Material shown section start

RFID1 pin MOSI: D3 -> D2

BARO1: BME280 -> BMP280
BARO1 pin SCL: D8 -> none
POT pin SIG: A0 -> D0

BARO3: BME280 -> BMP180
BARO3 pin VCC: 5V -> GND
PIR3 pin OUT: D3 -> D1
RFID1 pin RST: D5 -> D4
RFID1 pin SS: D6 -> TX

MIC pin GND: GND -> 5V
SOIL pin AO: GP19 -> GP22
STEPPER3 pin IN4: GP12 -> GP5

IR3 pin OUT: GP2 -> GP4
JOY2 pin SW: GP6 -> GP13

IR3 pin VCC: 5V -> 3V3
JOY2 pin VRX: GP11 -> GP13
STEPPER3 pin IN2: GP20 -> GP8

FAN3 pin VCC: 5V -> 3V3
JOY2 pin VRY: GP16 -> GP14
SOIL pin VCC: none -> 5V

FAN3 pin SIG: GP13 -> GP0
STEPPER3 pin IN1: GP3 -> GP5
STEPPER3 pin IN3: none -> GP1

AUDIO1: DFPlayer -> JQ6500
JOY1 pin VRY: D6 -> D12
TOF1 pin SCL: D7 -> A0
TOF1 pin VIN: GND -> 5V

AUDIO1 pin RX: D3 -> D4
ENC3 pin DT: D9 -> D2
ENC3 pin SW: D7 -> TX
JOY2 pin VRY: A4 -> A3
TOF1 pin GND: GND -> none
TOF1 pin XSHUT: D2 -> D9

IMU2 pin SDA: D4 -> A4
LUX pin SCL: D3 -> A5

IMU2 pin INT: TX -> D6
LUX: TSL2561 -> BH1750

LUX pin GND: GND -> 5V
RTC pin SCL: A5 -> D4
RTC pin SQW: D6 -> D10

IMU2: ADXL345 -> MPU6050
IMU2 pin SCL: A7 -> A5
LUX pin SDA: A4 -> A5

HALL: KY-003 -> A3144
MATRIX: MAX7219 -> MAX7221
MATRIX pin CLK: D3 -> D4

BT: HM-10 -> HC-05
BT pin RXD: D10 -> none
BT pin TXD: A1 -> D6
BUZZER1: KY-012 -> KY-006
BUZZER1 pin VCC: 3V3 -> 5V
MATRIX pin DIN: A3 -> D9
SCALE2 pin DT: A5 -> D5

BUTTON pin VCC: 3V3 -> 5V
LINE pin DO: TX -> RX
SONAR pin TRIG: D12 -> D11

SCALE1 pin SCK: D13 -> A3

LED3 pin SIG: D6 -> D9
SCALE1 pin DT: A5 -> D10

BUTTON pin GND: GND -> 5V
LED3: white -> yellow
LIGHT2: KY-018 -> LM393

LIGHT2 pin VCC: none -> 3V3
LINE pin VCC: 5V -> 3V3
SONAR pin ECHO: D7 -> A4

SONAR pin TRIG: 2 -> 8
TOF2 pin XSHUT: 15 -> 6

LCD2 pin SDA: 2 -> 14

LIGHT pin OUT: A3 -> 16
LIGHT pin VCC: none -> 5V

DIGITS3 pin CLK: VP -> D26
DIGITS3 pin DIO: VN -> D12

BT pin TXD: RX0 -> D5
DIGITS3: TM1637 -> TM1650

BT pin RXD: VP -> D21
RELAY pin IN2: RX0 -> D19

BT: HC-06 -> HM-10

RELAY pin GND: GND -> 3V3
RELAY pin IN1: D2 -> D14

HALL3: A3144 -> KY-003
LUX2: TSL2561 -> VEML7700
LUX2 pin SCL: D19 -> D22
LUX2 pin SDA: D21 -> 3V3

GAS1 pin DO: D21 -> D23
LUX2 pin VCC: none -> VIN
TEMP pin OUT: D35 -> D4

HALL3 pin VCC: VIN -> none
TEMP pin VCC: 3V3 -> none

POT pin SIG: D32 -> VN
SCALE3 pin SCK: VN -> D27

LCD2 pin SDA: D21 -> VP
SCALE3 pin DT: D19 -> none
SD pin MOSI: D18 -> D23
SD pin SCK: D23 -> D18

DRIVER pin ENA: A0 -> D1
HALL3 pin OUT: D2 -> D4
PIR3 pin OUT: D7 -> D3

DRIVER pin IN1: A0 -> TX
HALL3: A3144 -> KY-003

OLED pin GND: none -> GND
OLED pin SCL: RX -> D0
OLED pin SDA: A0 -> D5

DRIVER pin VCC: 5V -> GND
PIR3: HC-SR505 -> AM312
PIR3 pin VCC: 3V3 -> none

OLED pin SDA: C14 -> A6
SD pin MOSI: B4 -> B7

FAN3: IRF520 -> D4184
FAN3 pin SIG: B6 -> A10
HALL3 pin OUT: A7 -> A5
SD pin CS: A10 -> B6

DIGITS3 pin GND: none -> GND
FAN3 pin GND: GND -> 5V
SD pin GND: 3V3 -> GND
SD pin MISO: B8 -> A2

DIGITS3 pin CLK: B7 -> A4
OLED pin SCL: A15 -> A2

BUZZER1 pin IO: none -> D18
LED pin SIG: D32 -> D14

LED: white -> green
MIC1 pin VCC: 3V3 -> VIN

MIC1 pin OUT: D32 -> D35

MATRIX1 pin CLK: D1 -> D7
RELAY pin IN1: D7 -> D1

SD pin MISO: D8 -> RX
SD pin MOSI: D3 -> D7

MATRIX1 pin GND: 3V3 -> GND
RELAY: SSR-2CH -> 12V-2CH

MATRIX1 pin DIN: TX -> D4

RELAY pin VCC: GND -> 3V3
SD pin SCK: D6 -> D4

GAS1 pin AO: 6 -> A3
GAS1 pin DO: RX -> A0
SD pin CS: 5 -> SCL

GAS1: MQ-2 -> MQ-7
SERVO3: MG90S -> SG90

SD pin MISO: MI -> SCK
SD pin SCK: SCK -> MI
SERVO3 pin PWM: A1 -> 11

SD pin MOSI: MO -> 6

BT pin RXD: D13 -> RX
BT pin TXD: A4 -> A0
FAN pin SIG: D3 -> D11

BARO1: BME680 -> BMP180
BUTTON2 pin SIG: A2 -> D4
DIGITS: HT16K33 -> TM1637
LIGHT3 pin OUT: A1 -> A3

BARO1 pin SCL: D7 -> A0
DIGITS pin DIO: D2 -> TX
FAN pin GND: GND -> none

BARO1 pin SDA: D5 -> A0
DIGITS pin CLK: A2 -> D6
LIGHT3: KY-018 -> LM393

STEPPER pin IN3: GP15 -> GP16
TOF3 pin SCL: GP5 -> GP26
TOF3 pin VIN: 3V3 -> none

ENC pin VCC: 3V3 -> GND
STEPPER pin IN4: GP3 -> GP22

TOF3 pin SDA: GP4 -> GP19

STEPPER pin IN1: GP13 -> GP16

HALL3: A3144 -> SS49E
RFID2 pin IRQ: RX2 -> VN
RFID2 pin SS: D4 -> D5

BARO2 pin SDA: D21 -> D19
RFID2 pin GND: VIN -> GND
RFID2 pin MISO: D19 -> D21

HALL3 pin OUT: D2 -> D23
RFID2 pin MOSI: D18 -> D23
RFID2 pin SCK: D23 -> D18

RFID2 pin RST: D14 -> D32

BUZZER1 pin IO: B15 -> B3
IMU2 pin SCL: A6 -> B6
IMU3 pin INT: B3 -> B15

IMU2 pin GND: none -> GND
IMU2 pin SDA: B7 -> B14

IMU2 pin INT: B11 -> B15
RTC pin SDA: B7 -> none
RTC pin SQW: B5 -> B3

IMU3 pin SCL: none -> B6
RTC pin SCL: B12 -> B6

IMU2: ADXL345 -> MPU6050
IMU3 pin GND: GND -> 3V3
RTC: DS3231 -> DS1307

Material shown section end

Repeat all of the material, exactly as it reads.

Answer to this task:
RFID1 pin MOSI: D3 -> D2

BARO1: BME280 -> BMP280
BARO1 pin SCL: D8 -> none
POT pin SIG: A0 -> D0

BARO3: BME280 -> BMP180
BARO3 pin VCC: 5V -> GND
PIR3 pin OUT: D3 -> D1
RFID1 pin RST: D5 -> D4
RFID1 pin SS: D6 -> TX

MIC pin GND: GND -> 5V
SOIL pin AO: GP19 -> GP22
STEPPER3 pin IN4: GP12 -> GP5

IR3 pin OUT: GP2 -> GP4
JOY2 pin SW: GP6 -> GP13

IR3 pin VCC: 5V -> 3V3
JOY2 pin VRX: GP11 -> GP13
STEPPER3 pin IN2: GP20 -> GP8

FAN3 pin VCC: 5V -> 3V3
JOY2 pin VRY: GP16 -> GP14
SOIL pin VCC: none -> 5V

FAN3 pin SIG: GP13 -> GP0
STEPPER3 pin IN1: GP3 -> GP5
STEPPER3 pin IN3: none -> GP1

AUDIO1: DFPlayer -> JQ6500
JOY1 pin VRY: D6 -> D12
TOF1 pin SCL: D7 -> A0
TOF1 pin VIN: GND -> 5V

AUDIO1 pin RX: D3 -> D4
ENC3 pin DT: D9 -> D2
ENC3 pin SW: D7 -> TX
JOY2 pin VRY: A4 -> A3
TOF1 pin GND: GND -> none
TOF1 pin XSHUT: D2 -> D9

IMU2 pin SDA: D4 -> A4
LUX pin SCL: D3 -> A5

IMU2 pin INT: TX -> D6
LUX: TSL2561 -> BH1750

LUX pin GND: GND -> 5V
RTC pin SCL: A5 -> D4
RTC pin SQW: D6 -> D10

IMU2: ADXL345 -> MPU6050
IMU2 pin SCL: A7 -> A5
LUX pin SDA: A4 -> A5

HALL: KY-003 -> A3144
MATRIX: MAX7219 -> MAX7221
MATRIX pin CLK: D3 -> D4

BT: HM-10 -> HC-05
BT pin RXD: D10 -> none
BT pin TXD: A1 -> D6
BUZZER1: KY-012 -> KY-006
BUZZER1 pin VCC: 3V3 -> 5V
MATRIX pin DIN: A3 -> D9
SCALE2 pin DT: A5 -> D5

BUTTON pin VCC: 3V3 -> 5V
LINE pin DO: TX -> RX
SONAR pin TRIG: D12 -> D11

SCALE1 pin SCK: D13 -> A3

LED3 pin SIG: D6 -> D9
SCALE1 pin DT: A5 -> D10

BUTTON pin GND: GND -> 5V
LED3: white -> yellow
LIGHT2: KY-018 -> LM393

LIGHT2 pin VCC: none -> 3V3
LINE pin VCC: 5V -> 3V3
SONAR pin ECHO: D7 -> A4

SONAR pin TRIG: 2 -> 8
TOF2 pin XSHUT: 15 -> 6

LCD2 pin SDA: 2 -> 14

LIGHT pin OUT: A3 -> 16
LIGHT pin VCC: none -> 5V

DIGITS3 pin CLK: VP -> D26
DIGITS3 pin DIO: VN -> D12

BT pin TXD: RX0 -> D5
DIGITS3: TM1637 -> TM1650

BT pin RXD: VP -> D21
RELAY pin IN2: RX0 -> D19

BT: HC-06 -> HM-10

RELAY pin GND: GND -> 3V3
RELAY pin IN1: D2 -> D14

HALL3: A3144 -> KY-003
LUX2: TSL2561 -> VEML7700
LUX2 pin SCL: D19 -> D22
LUX2 pin SDA: D21 -> 3V3

GAS1 pin DO: D21 -> D23
LUX2 pin VCC: none -> VIN
TEMP pin OUT: D35 -> D4

HALL3 pin VCC: VIN -> none
TEMP pin VCC: 3V3 -> none

POT pin SIG: D32 -> VN
SCALE3 pin SCK: VN -> D27

LCD2 pin SDA: D21 -> VP
SCALE3 pin DT: D19 -> none
SD pin MOSI: D18 -> D23
SD pin SCK: D23 -> D18

DRIVER pin ENA: A0 -> D1
HALL3 pin OUT: D2 -> D4
PIR3 pin OUT: D7 -> D3

DRIVER pin IN1: A0 -> TX
HALL3: A3144 -> KY-003

OLED pin GND: none -> GND
OLED pin SCL: RX -> D0
OLED pin SDA: A0 -> D5

DRIVER pin VCC: 5V -> GND
PIR3: HC-SR505 -> AM312
PIR3 pin VCC: 3V3 -> none

OLED pin SDA: C14 -> A6
SD pin MOSI: B4 -> B7

FAN3: IRF520 -> D4184
FAN3 pin SIG: B6 -> A10
HALL3 pin OUT: A7 -> A5
SD pin CS: A10 -> B6

DIGITS3 pin GND: none -> GND
FAN3 pin GND: GND -> 5V
SD pin GND: 3V3 -> GND
SD pin MISO: B8 -> A2

DIGITS3 pin CLK: B7 -> A4
OLED pin SCL: A15 -> A2

BUZZER1 pin IO: none -> D18
LED pin SIG: D32 -> D14

LED: white -> green
MIC1 pin VCC: 3V3 -> VIN

MIC1 pin OUT: D32 -> D35

MATRIX1 pin CLK: D1 -> D7
RELAY pin IN1: D7 -> D1

SD pin MISO: D8 -> RX
SD pin MOSI: D3 -> D7

MATRIX1 pin GND: 3V3 -> GND
RELAY: SSR-2CH -> 12V-2CH

MATRIX1 pin DIN: TX -> D4

RELAY pin VCC: GND -> 3V3
SD pin SCK: D6 -> D4

GAS1 pin AO: 6 -> A3
GAS1 pin DO: RX -> A0
SD pin CS: 5 -> SCL

GAS1: MQ-2 -> MQ-7
SERVO3: MG90S -> SG90

SD pin MISO: MI -> SCK
SD pin SCK: SCK -> MI
SERVO3 pin PWM: A1 -> 11

SD pin MOSI: MO -> 6

BT pin RXD: D13 -> RX
BT pin TXD: A4 -> A0
FAN pin SIG: D3 -> D11

BARO1: BME680 -> BMP180
BUTTON2 pin SIG: A2 -> D4
DIGITS: HT16K33 -> TM1637
LIGHT3 pin OUT: A1 -> A3

BARO1 pin SCL: D7 -> A0
DIGITS pin DIO: D2 -> TX
FAN pin GND: GND -> none

BARO1 pin SDA: D5 -> A0
DIGITS pin CLK: A2 -> D6
LIGHT3: KY-018 -> LM393

STEPPER pin IN3: GP15 -> GP16
TOF3 pin SCL: GP5 -> GP26
TOF3 pin VIN: 3V3 -> none

ENC pin VCC: 3V3 -> GND
STEPPER pin IN4: GP3 -> GP22

TOF3 pin SDA: GP4 -> GP19

STEPPER pin IN1: GP13 -> GP16

HALL3: A3144 -> SS49E
RFID2 pin IRQ: RX2 -> VN
RFID2 pin SS: D4 -> D5

BARO2 pin SDA: D21 -> D19
RFID2 pin GND: VIN -> GND
RFID2 pin MISO: D19 -> D21

HALL3 pin OUT: D2 -> D23
RFID2 pin MOSI: D18 -> D23
RFID2 pin SCK: D23 -> D18

RFID2 pin RST: D14 -> D32

BUZZER1 pin IO: B15 -> B3
IMU2 pin SCL: A6 -> B6
IMU3 pin INT: B3 -> B15

IMU2 pin GND: none -> GND
IMU2 pin SDA: B7 -> B14

IMU2 pin INT: B11 -> B15
RTC pin SDA: B7 -> none
RTC pin SQW: B5 -> B3

IMU3 pin SCL: none -> B6
RTC pin SCL: B12 -> B6

IMU2: ADXL345 -> MPU6050
IMU3 pin GND: GND -> 3V3
RTC: DS3231 -> DS1307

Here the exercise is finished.